* Supplied records *
============================================================

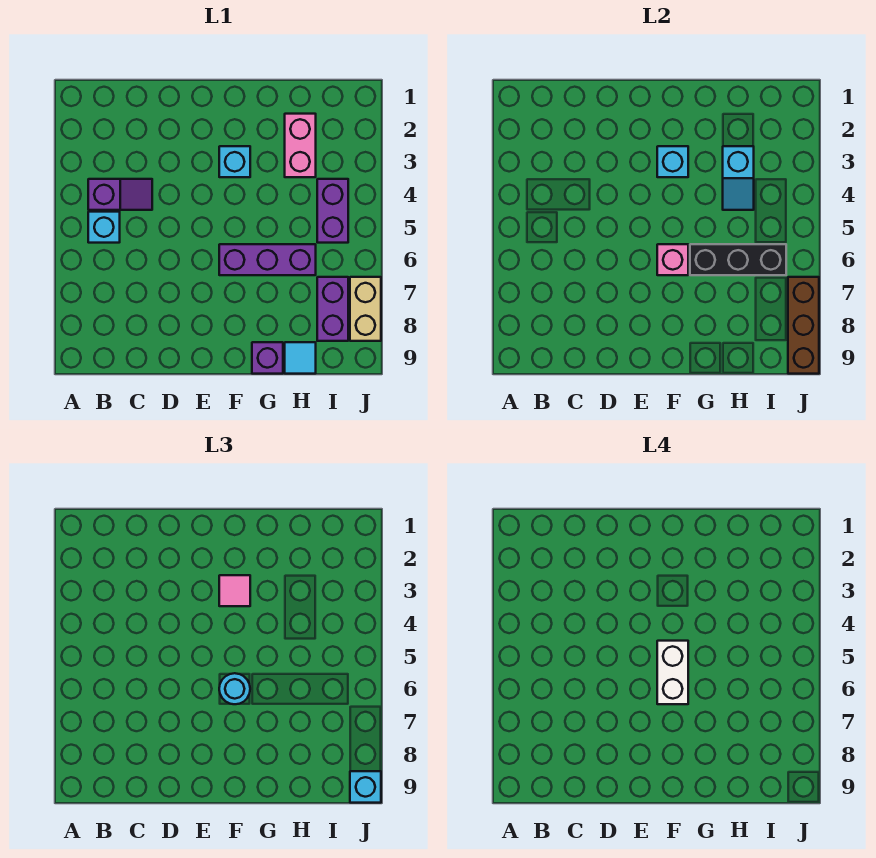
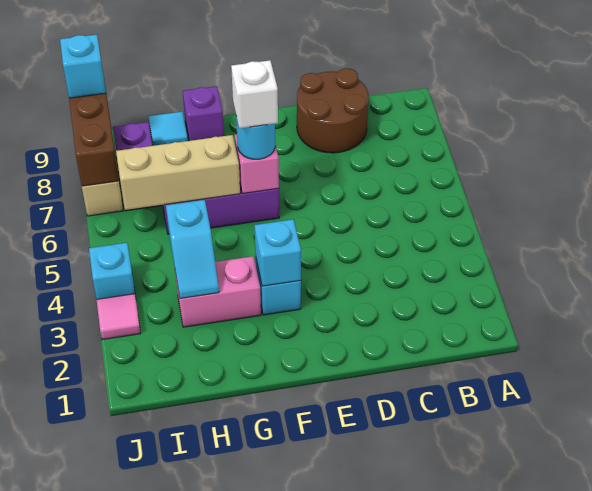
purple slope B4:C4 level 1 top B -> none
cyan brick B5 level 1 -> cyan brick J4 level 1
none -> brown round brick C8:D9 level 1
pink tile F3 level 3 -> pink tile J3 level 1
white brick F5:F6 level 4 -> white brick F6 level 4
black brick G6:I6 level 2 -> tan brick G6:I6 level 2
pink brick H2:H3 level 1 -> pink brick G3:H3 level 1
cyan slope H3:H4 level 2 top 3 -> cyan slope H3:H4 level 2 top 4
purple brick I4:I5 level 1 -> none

============================================================

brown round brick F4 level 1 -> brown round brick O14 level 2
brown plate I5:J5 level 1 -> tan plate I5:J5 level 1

============================================================

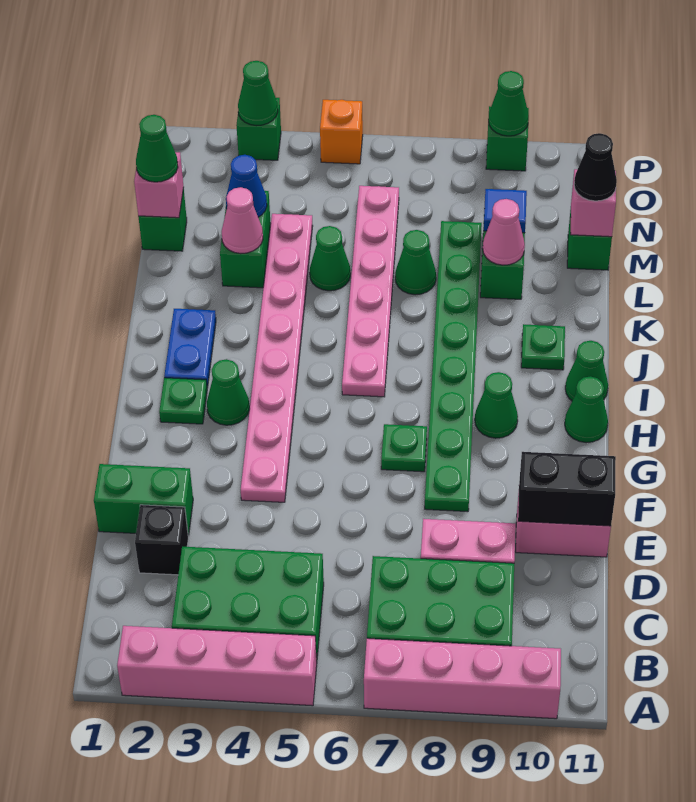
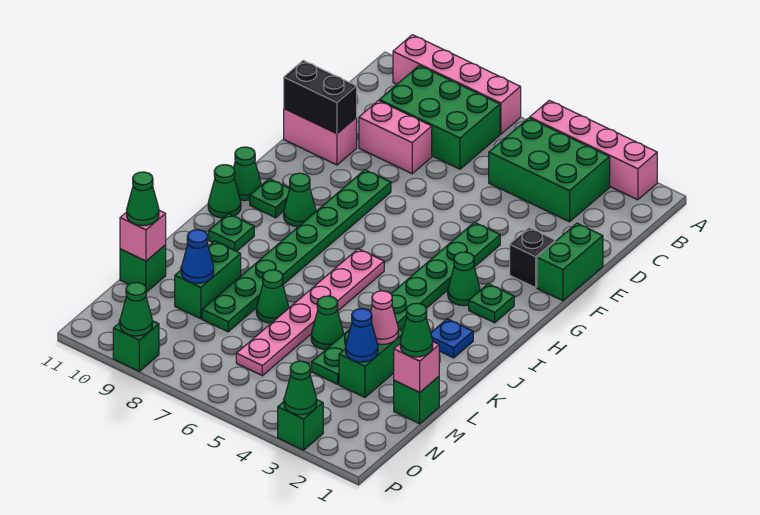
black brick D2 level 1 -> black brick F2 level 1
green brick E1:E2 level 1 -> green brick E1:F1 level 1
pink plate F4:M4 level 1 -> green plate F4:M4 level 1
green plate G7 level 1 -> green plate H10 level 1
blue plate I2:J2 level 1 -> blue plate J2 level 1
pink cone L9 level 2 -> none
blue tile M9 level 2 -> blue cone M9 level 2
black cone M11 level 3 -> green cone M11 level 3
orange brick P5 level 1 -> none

============================================================

* Your instructions *
Could you return exactly the stretch of the data above that starts at the line with "black brick D2" and ends at the line with "orange brick P5 level 1 -> none", both lines included?

* Result of this task *
black brick D2 level 1 -> black brick F2 level 1
green brick E1:E2 level 1 -> green brick E1:F1 level 1
pink plate F4:M4 level 1 -> green plate F4:M4 level 1
green plate G7 level 1 -> green plate H10 level 1
blue plate I2:J2 level 1 -> blue plate J2 level 1
pink cone L9 level 2 -> none
blue tile M9 level 2 -> blue cone M9 level 2
black cone M11 level 3 -> green cone M11 level 3
orange brick P5 level 1 -> none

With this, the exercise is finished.